**Record set**
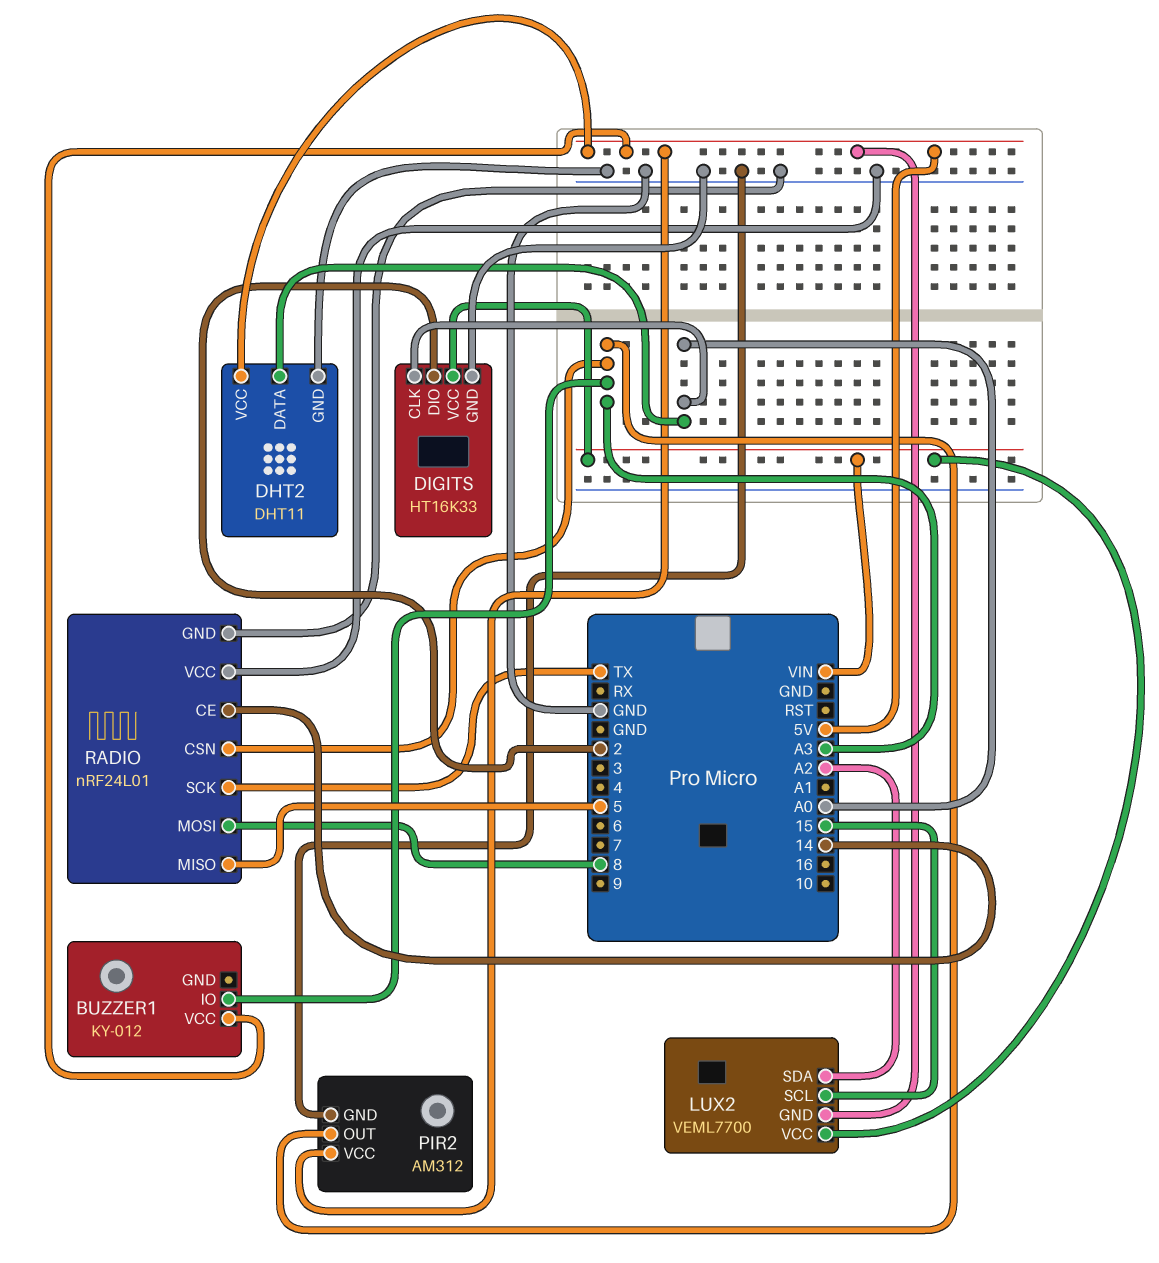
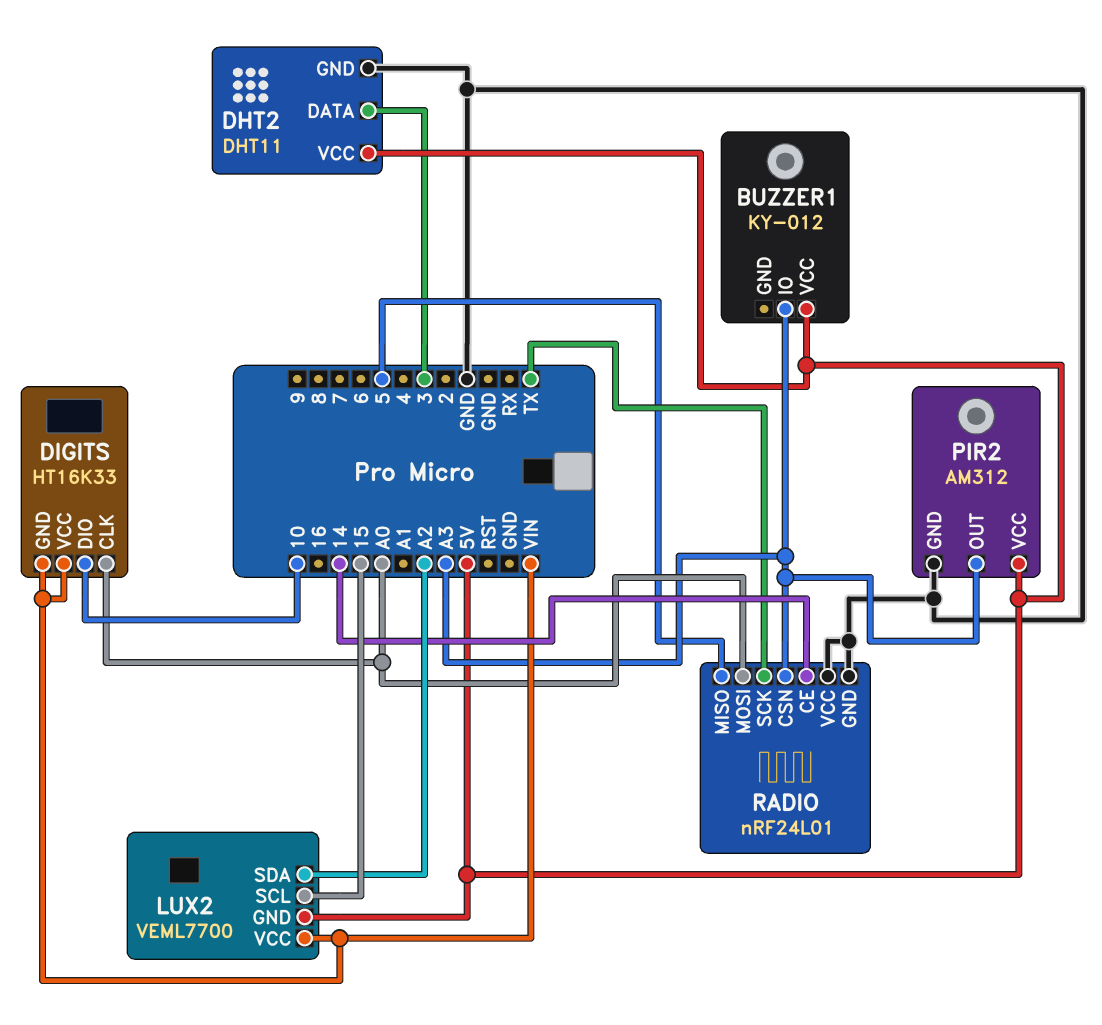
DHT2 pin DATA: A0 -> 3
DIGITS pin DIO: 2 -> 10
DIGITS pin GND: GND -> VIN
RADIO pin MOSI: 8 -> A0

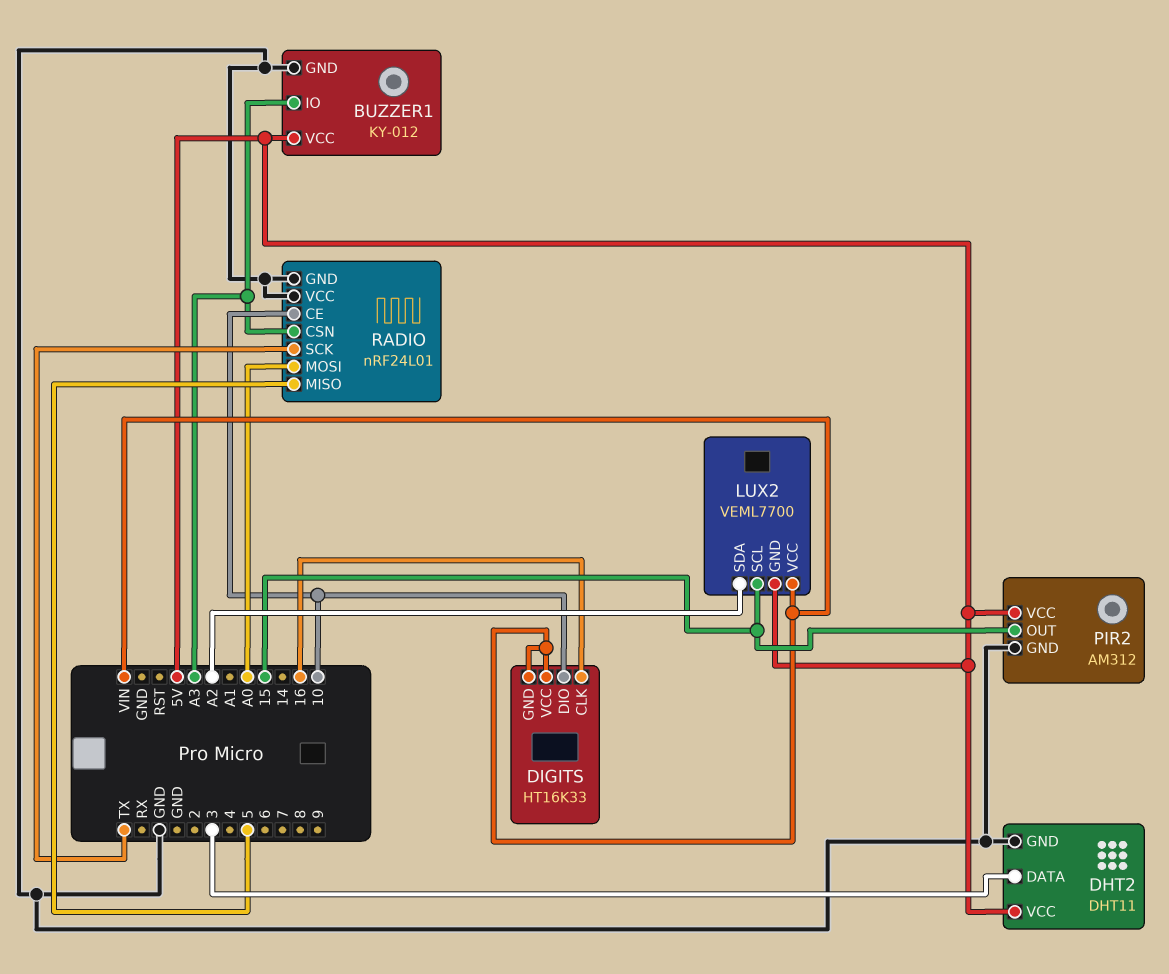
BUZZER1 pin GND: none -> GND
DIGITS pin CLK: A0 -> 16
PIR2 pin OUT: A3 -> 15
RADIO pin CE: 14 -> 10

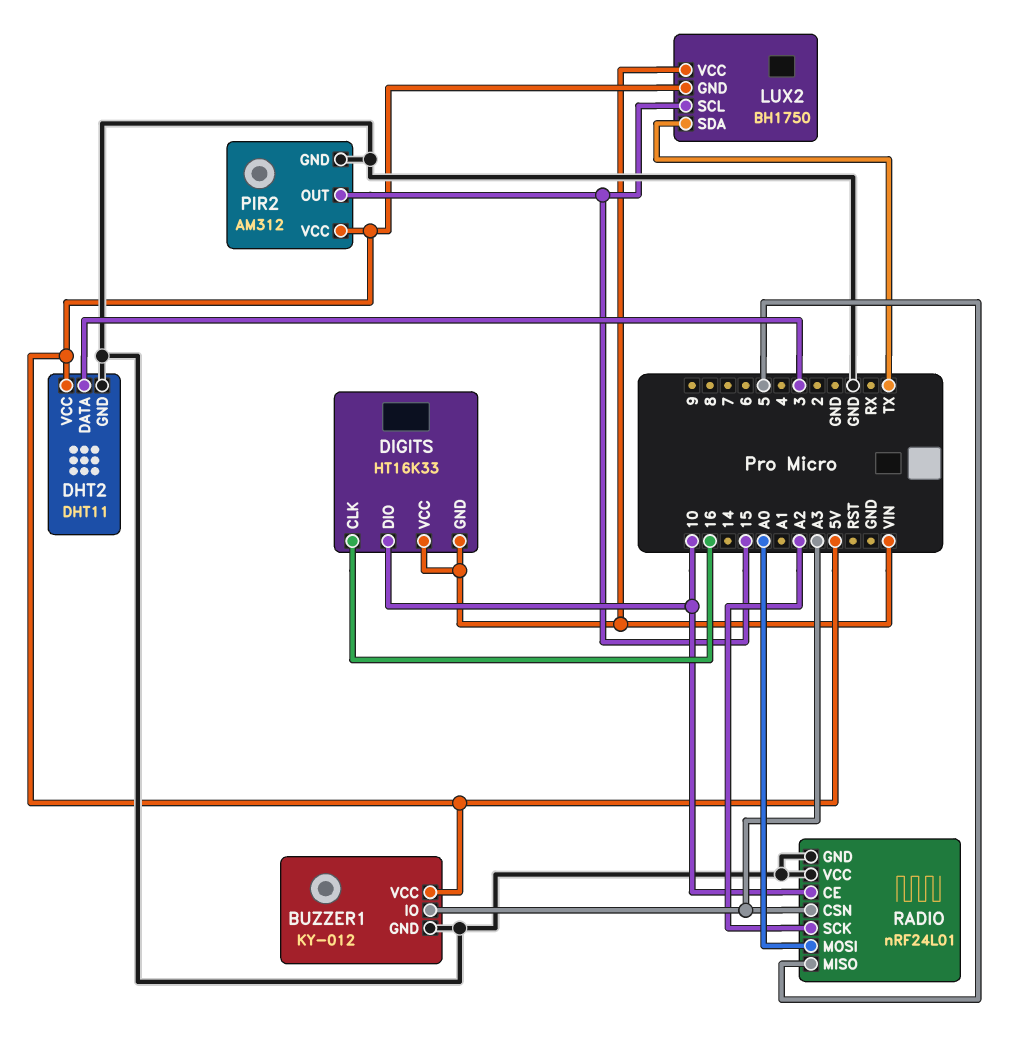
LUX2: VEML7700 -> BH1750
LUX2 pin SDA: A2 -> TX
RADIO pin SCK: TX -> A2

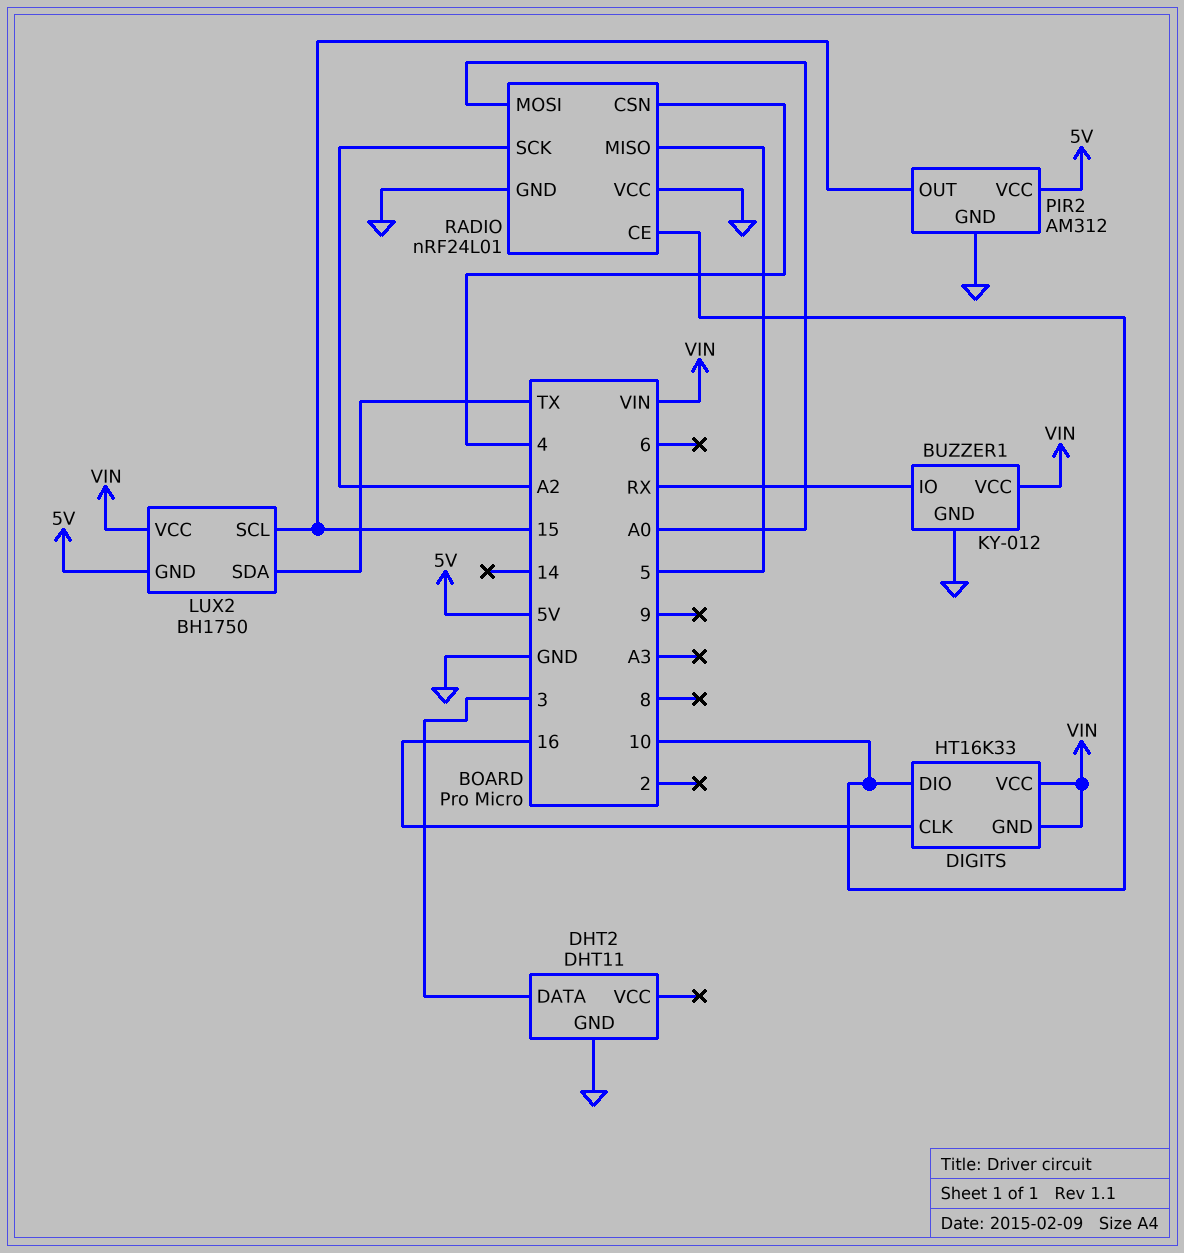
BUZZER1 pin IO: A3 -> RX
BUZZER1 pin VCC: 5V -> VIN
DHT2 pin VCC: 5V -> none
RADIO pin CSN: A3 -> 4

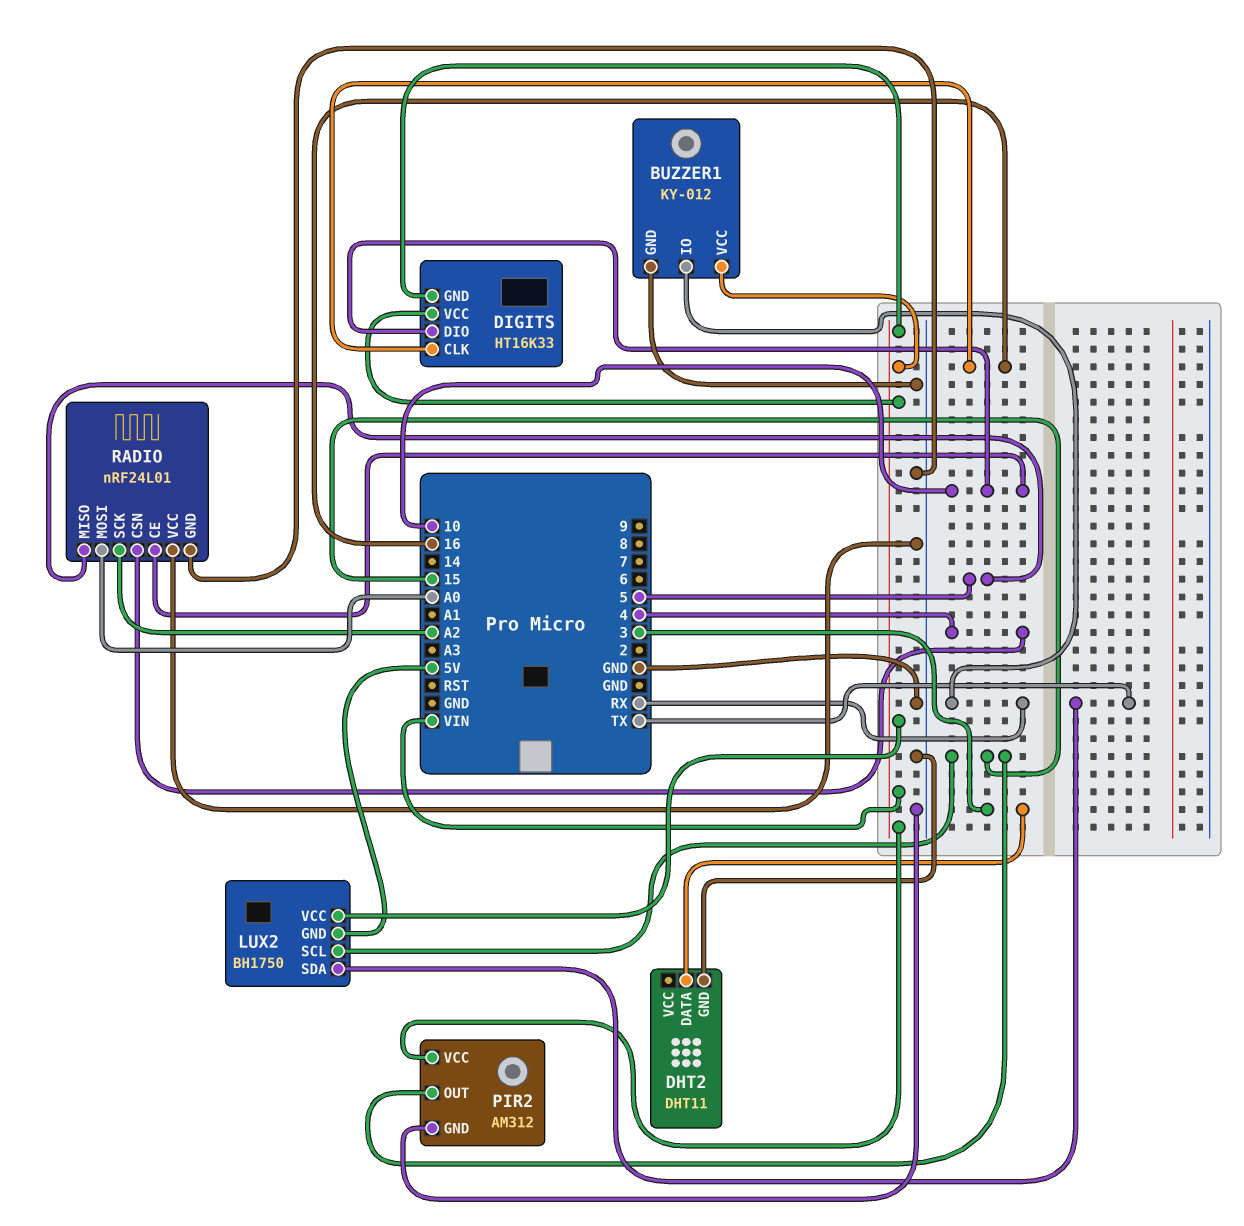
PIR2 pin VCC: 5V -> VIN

**Work to complete**
From the line with "LUX2: VEML7700 -> BH1750" down to the end of the entries, retype each line exactly as written, but drop the pictures.

**Output below**
LUX2: VEML7700 -> BH1750
LUX2 pin SDA: A2 -> TX
RADIO pin SCK: TX -> A2

BUZZER1 pin IO: A3 -> RX
BUZZER1 pin VCC: 5V -> VIN
DHT2 pin VCC: 5V -> none
RADIO pin CSN: A3 -> 4

PIR2 pin VCC: 5V -> VIN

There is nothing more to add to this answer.